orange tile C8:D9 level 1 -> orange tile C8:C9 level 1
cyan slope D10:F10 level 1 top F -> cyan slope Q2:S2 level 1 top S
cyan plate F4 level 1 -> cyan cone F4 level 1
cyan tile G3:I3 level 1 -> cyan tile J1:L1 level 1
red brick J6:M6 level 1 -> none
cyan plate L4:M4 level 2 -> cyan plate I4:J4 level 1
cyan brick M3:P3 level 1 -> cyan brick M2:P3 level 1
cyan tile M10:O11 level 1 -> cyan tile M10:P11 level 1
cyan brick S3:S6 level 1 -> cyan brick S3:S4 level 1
**********
Print all the entries exactly as written.

WORKED SOLUTION:
orange tile C8:D9 level 1 -> orange tile C8:C9 level 1
cyan slope D10:F10 level 1 top F -> cyan slope Q2:S2 level 1 top S
cyan plate F4 level 1 -> cyan cone F4 level 1
cyan tile G3:I3 level 1 -> cyan tile J1:L1 level 1
red brick J6:M6 level 1 -> none
cyan plate L4:M4 level 2 -> cyan plate I4:J4 level 1
cyan brick M3:P3 level 1 -> cyan brick M2:P3 level 1
cyan tile M10:O11 level 1 -> cyan tile M10:P11 level 1
cyan brick S3:S6 level 1 -> cyan brick S3:S4 level 1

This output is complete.